Content starts

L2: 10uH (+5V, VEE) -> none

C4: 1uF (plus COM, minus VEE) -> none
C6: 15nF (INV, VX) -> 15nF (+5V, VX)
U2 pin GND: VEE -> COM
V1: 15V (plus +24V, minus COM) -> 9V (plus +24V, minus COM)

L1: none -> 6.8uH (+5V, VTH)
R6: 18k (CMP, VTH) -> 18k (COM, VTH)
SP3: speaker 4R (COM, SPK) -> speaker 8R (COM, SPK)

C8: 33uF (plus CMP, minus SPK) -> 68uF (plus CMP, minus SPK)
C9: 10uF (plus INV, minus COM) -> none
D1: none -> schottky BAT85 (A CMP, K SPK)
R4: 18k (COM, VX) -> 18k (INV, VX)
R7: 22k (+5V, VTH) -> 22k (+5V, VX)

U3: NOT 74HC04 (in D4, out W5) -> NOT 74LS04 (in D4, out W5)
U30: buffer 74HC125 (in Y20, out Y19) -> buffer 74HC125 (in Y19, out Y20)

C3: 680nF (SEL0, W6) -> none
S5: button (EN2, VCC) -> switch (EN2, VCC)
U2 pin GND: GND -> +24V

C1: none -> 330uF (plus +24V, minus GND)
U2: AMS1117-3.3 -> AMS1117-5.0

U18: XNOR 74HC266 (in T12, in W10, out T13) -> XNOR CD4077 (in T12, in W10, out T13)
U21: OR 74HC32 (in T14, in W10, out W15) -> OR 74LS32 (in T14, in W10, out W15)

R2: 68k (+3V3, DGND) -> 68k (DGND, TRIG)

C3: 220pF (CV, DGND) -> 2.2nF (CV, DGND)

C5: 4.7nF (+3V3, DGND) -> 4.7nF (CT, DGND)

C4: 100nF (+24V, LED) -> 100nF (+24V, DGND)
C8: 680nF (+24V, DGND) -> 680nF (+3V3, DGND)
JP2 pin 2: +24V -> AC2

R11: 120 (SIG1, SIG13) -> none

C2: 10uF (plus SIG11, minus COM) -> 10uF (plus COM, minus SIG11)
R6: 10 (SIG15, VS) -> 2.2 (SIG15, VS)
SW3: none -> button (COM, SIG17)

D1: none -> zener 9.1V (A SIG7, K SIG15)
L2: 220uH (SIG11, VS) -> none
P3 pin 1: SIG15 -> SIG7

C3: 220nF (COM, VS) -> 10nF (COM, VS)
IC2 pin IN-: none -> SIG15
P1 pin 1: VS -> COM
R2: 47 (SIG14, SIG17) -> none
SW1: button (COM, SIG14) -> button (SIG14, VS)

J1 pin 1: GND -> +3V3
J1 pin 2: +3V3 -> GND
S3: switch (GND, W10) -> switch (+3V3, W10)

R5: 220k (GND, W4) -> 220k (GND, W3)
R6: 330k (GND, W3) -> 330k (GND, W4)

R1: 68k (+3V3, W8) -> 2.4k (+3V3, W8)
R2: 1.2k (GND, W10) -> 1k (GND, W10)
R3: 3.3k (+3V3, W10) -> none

Content ends

WHAT TO DO>
Having read the records, return each one exactly.

TASK ANSWER>
L2: 10uH (+5V, VEE) -> none

C4: 1uF (plus COM, minus VEE) -> none
C6: 15nF (INV, VX) -> 15nF (+5V, VX)
U2 pin GND: VEE -> COM
V1: 15V (plus +24V, minus COM) -> 9V (plus +24V, minus COM)

L1: none -> 6.8uH (+5V, VTH)
R6: 18k (CMP, VTH) -> 18k (COM, VTH)
SP3: speaker 4R (COM, SPK) -> speaker 8R (COM, SPK)

C8: 33uF (plus CMP, minus SPK) -> 68uF (plus CMP, minus SPK)
C9: 10uF (plus INV, minus COM) -> none
D1: none -> schottky BAT85 (A CMP, K SPK)
R4: 18k (COM, VX) -> 18k (INV, VX)
R7: 22k (+5V, VTH) -> 22k (+5V, VX)

U3: NOT 74HC04 (in D4, out W5) -> NOT 74LS04 (in D4, out W5)
U30: buffer 74HC125 (in Y20, out Y19) -> buffer 74HC125 (in Y19, out Y20)

C3: 680nF (SEL0, W6) -> none
S5: button (EN2, VCC) -> switch (EN2, VCC)
U2 pin GND: GND -> +24V

C1: none -> 330uF (plus +24V, minus GND)
U2: AMS1117-3.3 -> AMS1117-5.0

U18: XNOR 74HC266 (in T12, in W10, out T13) -> XNOR CD4077 (in T12, in W10, out T13)
U21: OR 74HC32 (in T14, in W10, out W15) -> OR 74LS32 (in T14, in W10, out W15)

R2: 68k (+3V3, DGND) -> 68k (DGND, TRIG)

C3: 220pF (CV, DGND) -> 2.2nF (CV, DGND)

C5: 4.7nF (+3V3, DGND) -> 4.7nF (CT, DGND)

C4: 100nF (+24V, LED) -> 100nF (+24V, DGND)
C8: 680nF (+24V, DGND) -> 680nF (+3V3, DGND)
JP2 pin 2: +24V -> AC2

R11: 120 (SIG1, SIG13) -> none

C2: 10uF (plus SIG11, minus COM) -> 10uF (plus COM, minus SIG11)
R6: 10 (SIG15, VS) -> 2.2 (SIG15, VS)
SW3: none -> button (COM, SIG17)

D1: none -> zener 9.1V (A SIG7, K SIG15)
L2: 220uH (SIG11, VS) -> none
P3 pin 1: SIG15 -> SIG7

C3: 220nF (COM, VS) -> 10nF (COM, VS)
IC2 pin IN-: none -> SIG15
P1 pin 1: VS -> COM
R2: 47 (SIG14, SIG17) -> none
SW1: button (COM, SIG14) -> button (SIG14, VS)

J1 pin 1: GND -> +3V3
J1 pin 2: +3V3 -> GND
S3: switch (GND, W10) -> switch (+3V3, W10)

R5: 220k (GND, W4) -> 220k (GND, W3)
R6: 330k (GND, W3) -> 330k (GND, W4)

R1: 68k (+3V3, W8) -> 2.4k (+3V3, W8)
R2: 1.2k (GND, W10) -> 1k (GND, W10)
R3: 3.3k (+3V3, W10) -> none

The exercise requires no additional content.